▸ EXERCISE DIRECTIONS: Drop every picture, then transcribe the remaining data exactly.

▸ DATASET EXTRACT:
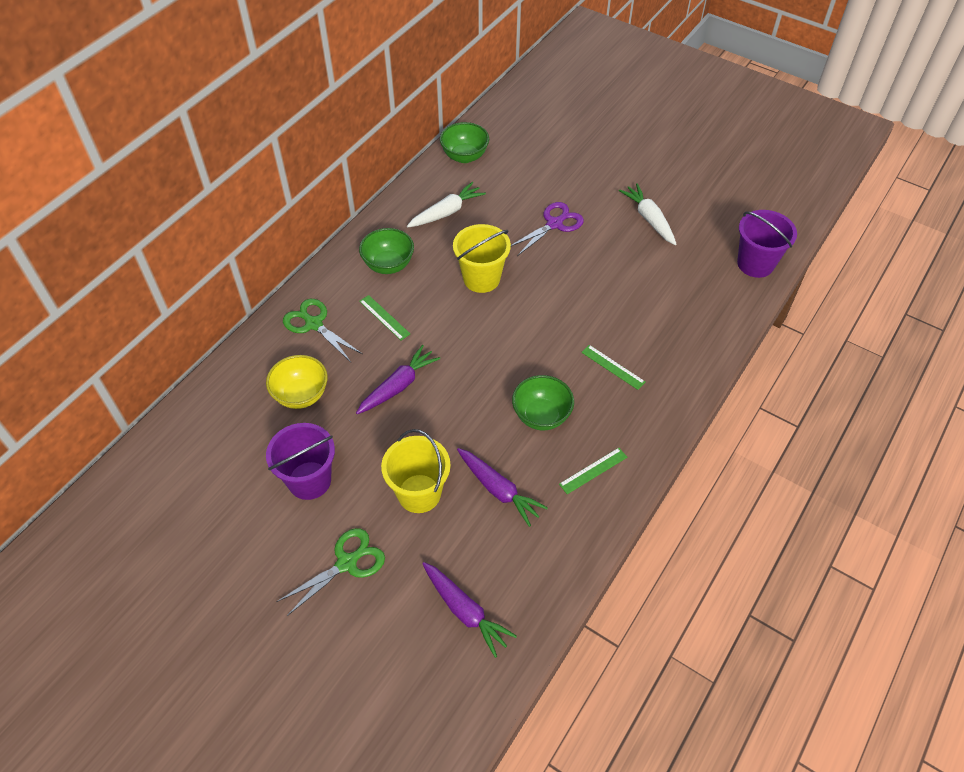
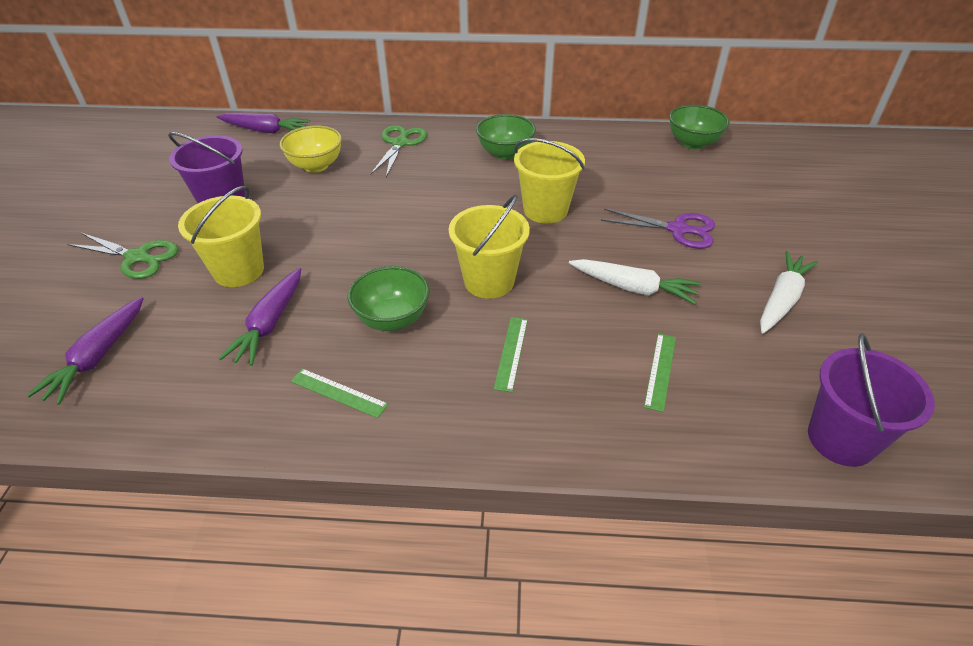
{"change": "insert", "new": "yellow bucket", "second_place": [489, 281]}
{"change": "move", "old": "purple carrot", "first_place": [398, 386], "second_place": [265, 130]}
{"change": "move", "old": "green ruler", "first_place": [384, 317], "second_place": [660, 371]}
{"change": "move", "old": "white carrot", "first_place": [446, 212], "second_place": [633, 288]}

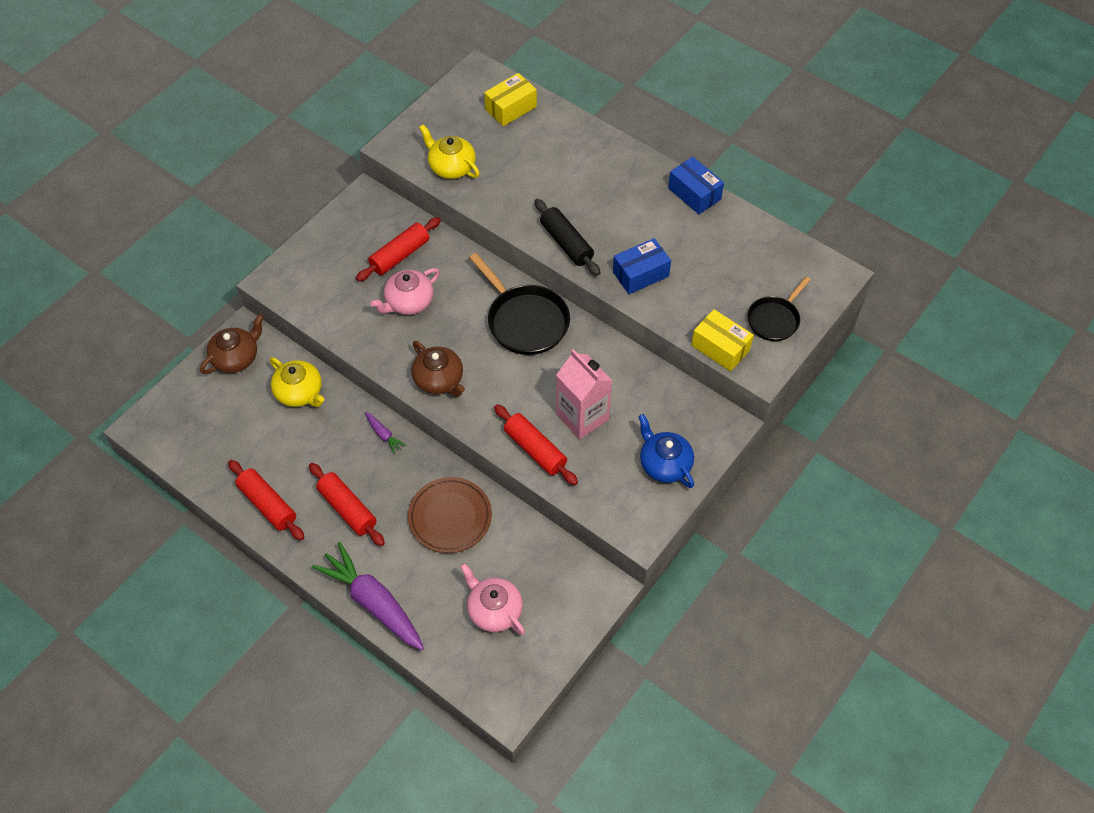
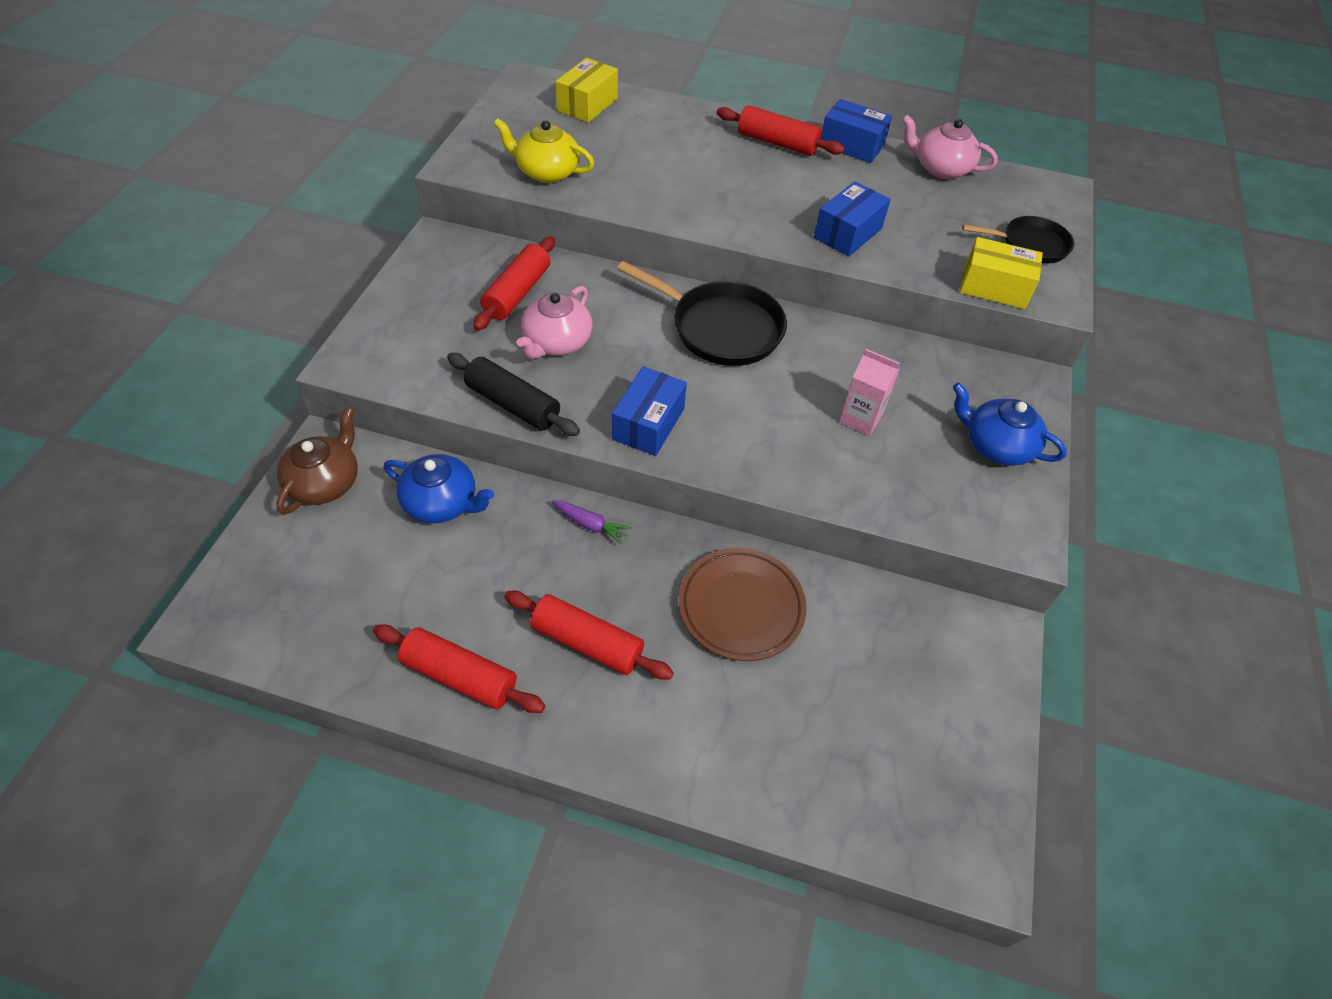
{"change": "delete", "old": "purple carrot", "first_place": [373, 602]}
{"change": "move", "old": "pink teapot", "first_place": [494, 610], "second_place": [940, 168]}
{"change": "move", "old": "red rolling pin", "first_place": [535, 450], "second_place": [777, 143]}
{"change": "move", "old": "black rolling pin", "first_place": [566, 243], "second_place": [513, 404]}
{"change": "replace", "old": "brown teapot", "new": "blue box", "first_place": [439, 380], "second_place": [648, 424]}
{"change": "recolor", "old": "yellow teapot", "new": "blue teapot", "first_place": [300, 392], "second_place": [442, 503]}
{"change": "rotate", "old": "black pan", "first_place": [774, 319], "second_place": [1030, 245], "degrees": -105}
{"change": "resize", "old": "pink carton", "first_place": [582, 417], "second_place": [860, 418], "factor": 0.63}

▸ ANSWER BELOW:
{"change": "insert", "new": "yellow bucket", "second_place": [489, 281]}
{"change": "move", "old": "purple carrot", "first_place": [398, 386], "second_place": [265, 130]}
{"change": "move", "old": "green ruler", "first_place": [384, 317], "second_place": [660, 371]}
{"change": "move", "old": "white carrot", "first_place": [446, 212], "second_place": [633, 288]}

{"change": "delete", "old": "purple carrot", "first_place": [373, 602]}
{"change": "move", "old": "pink teapot", "first_place": [494, 610], "second_place": [940, 168]}
{"change": "move", "old": "red rolling pin", "first_place": [535, 450], "second_place": [777, 143]}
{"change": "move", "old": "black rolling pin", "first_place": [566, 243], "second_place": [513, 404]}
{"change": "replace", "old": "brown teapot", "new": "blue box", "first_place": [439, 380], "second_place": [648, 424]}
{"change": "recolor", "old": "yellow teapot", "new": "blue teapot", "first_place": [300, 392], "second_place": [442, 503]}
{"change": "rotate", "old": "black pan", "first_place": [774, 319], "second_place": [1030, 245], "degrees": -105}
{"change": "resize", "old": "pink carton", "first_place": [582, 417], "second_place": [860, 418], "factor": 0.63}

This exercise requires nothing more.